WHAT IS EXPECTED ->
Copy every line of the items below word for word, leaving out the pictures.

### RECORDS FOR THIS TASK

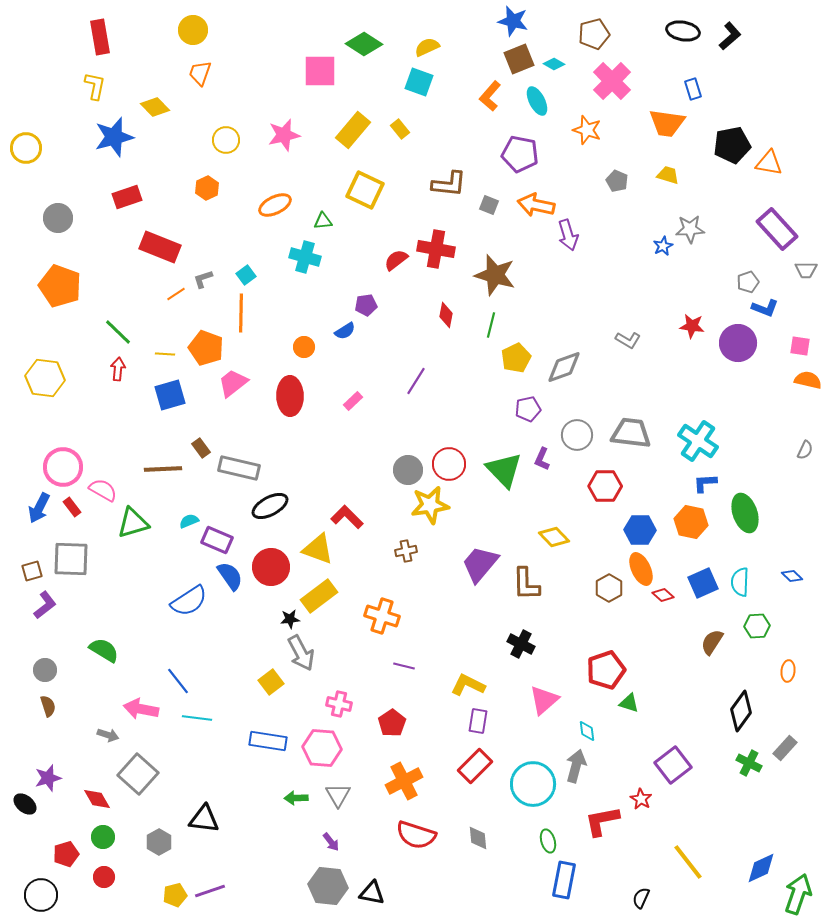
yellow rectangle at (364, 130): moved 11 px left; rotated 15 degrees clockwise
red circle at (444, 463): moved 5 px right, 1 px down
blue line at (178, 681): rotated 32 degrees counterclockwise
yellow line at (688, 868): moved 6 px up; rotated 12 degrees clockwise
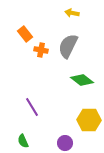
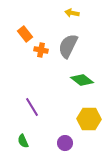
yellow hexagon: moved 1 px up
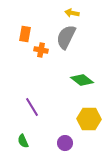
orange rectangle: rotated 49 degrees clockwise
gray semicircle: moved 2 px left, 9 px up
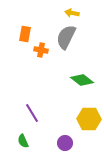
purple line: moved 6 px down
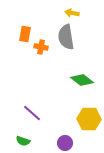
gray semicircle: rotated 35 degrees counterclockwise
orange cross: moved 3 px up
purple line: rotated 18 degrees counterclockwise
green semicircle: rotated 48 degrees counterclockwise
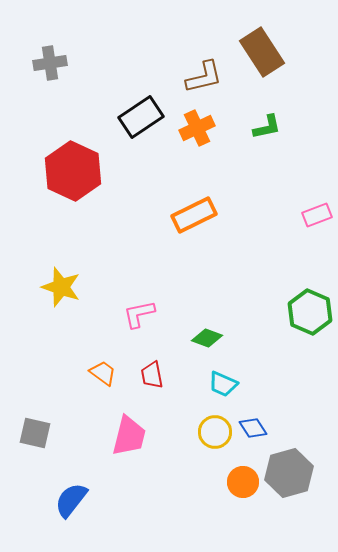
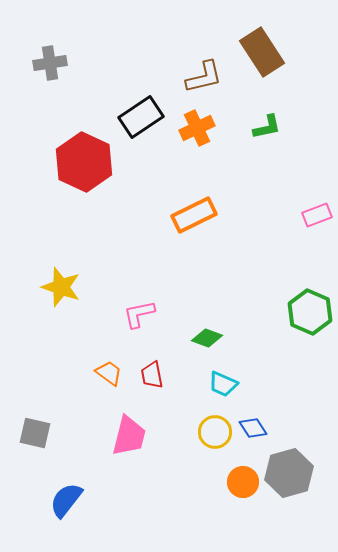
red hexagon: moved 11 px right, 9 px up
orange trapezoid: moved 6 px right
blue semicircle: moved 5 px left
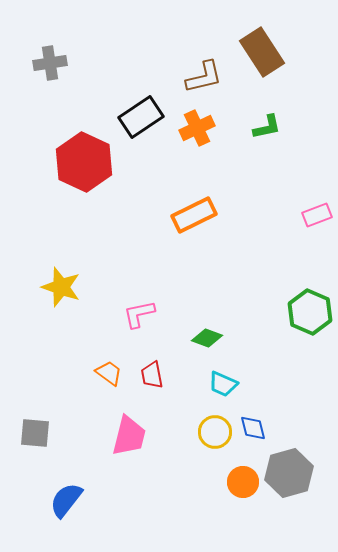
blue diamond: rotated 20 degrees clockwise
gray square: rotated 8 degrees counterclockwise
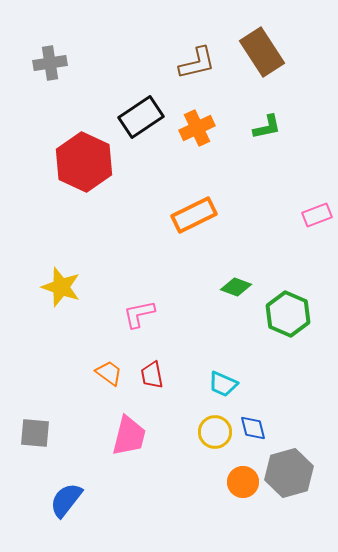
brown L-shape: moved 7 px left, 14 px up
green hexagon: moved 22 px left, 2 px down
green diamond: moved 29 px right, 51 px up
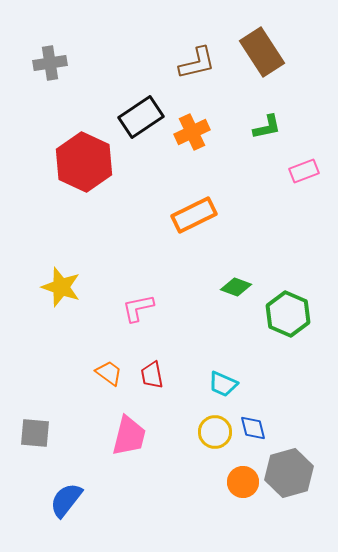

######

FINAL RESULT ->
yellow rectangle at (364, 130): moved 11 px left; rotated 15 degrees clockwise
red circle at (444, 463): moved 5 px right, 1 px down
blue line at (178, 681): rotated 32 degrees counterclockwise
yellow line at (688, 868): moved 6 px up; rotated 12 degrees clockwise
yellow hexagon: moved 1 px up
orange rectangle: rotated 49 degrees clockwise
gray semicircle: moved 2 px left, 9 px up
purple line: moved 6 px down
gray semicircle: rotated 35 degrees counterclockwise
orange cross: moved 3 px up
purple line: rotated 18 degrees counterclockwise
green semicircle: rotated 48 degrees counterclockwise
red hexagon: moved 11 px right, 9 px up
orange trapezoid: moved 6 px right
blue semicircle: moved 5 px left
blue diamond: rotated 20 degrees clockwise
gray square: rotated 8 degrees counterclockwise
brown L-shape: moved 7 px left, 14 px up
green hexagon: moved 22 px left, 2 px down
green diamond: moved 29 px right, 51 px up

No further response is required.